_TASK:_ Lift out all lines below that contain "turquoise".

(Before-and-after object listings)
Start of Block
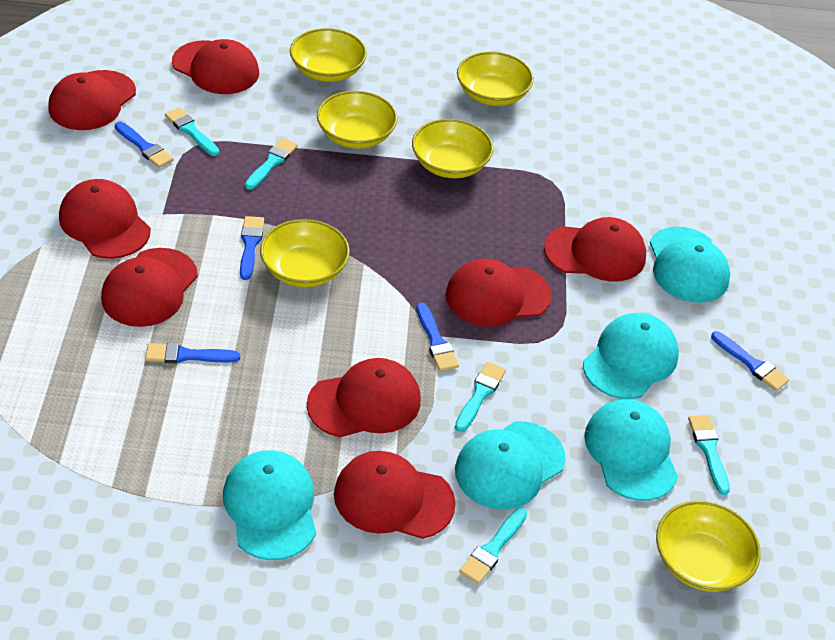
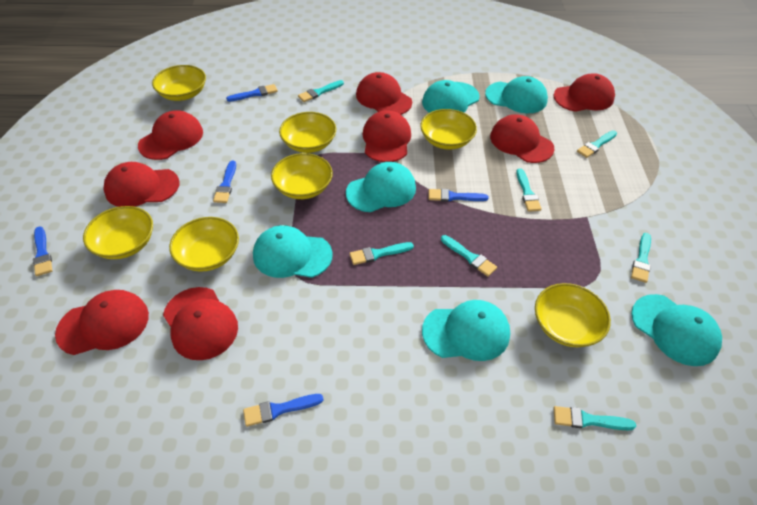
turquoise brush: 5 -> 7
turquoise cap: 5 -> 6
yellow bowl: 6 -> 7

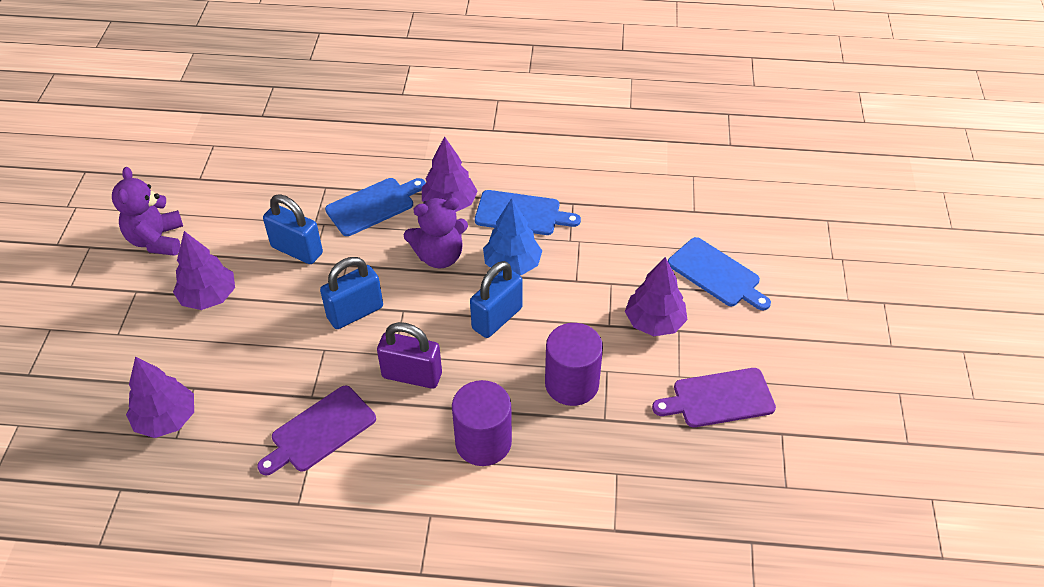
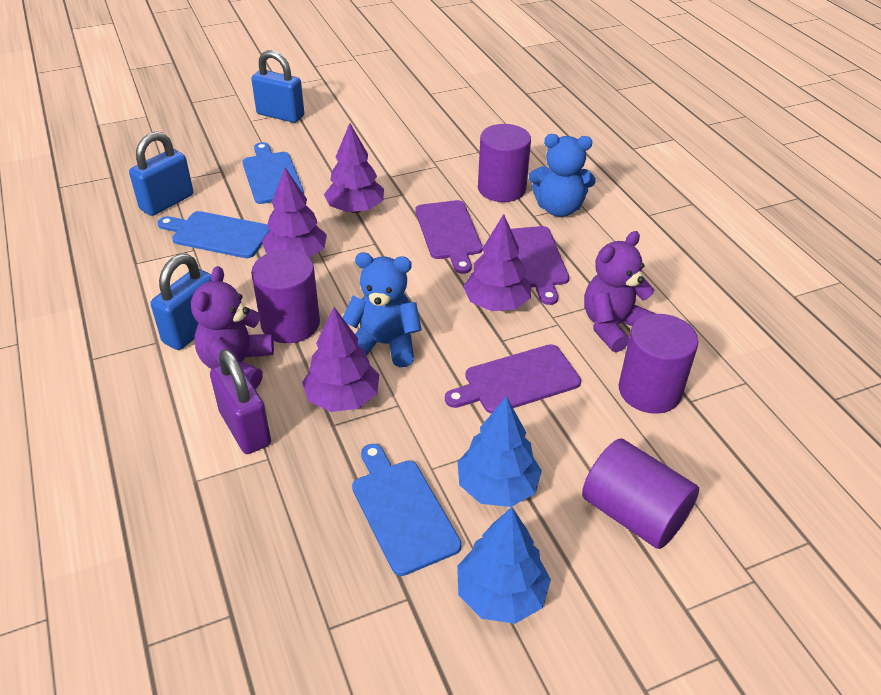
blue teddy bear: 0 -> 2
blue tree: 1 -> 2
purple cutting board: 2 -> 3
purple cylinder: 2 -> 4

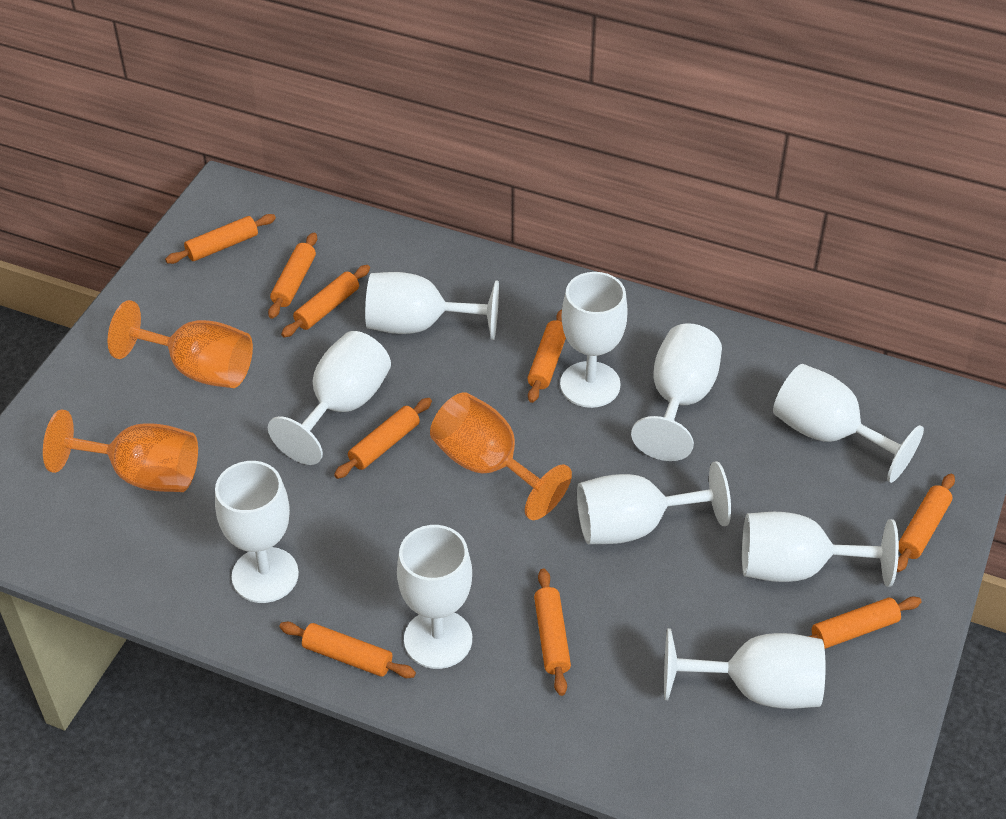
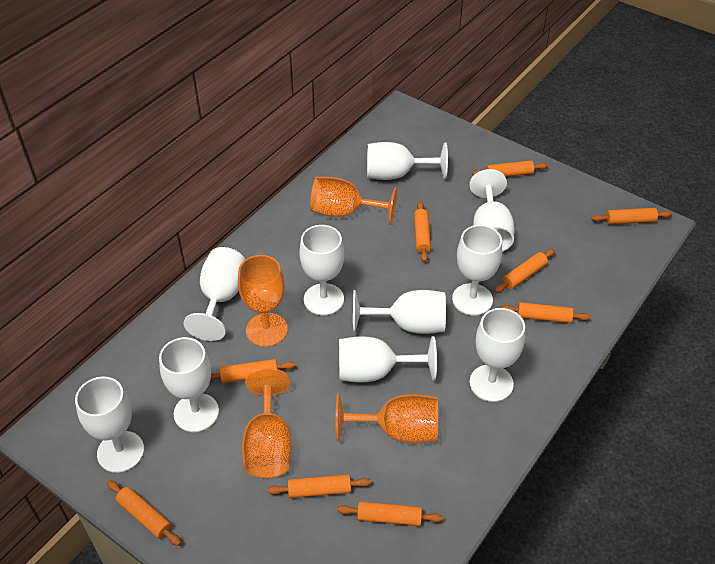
orange goblet: 3 -> 4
End of Block
_RESPONSE FOR THIS EXERCISE:_
turquoise brush: 5 -> 7
turquoise cap: 5 -> 6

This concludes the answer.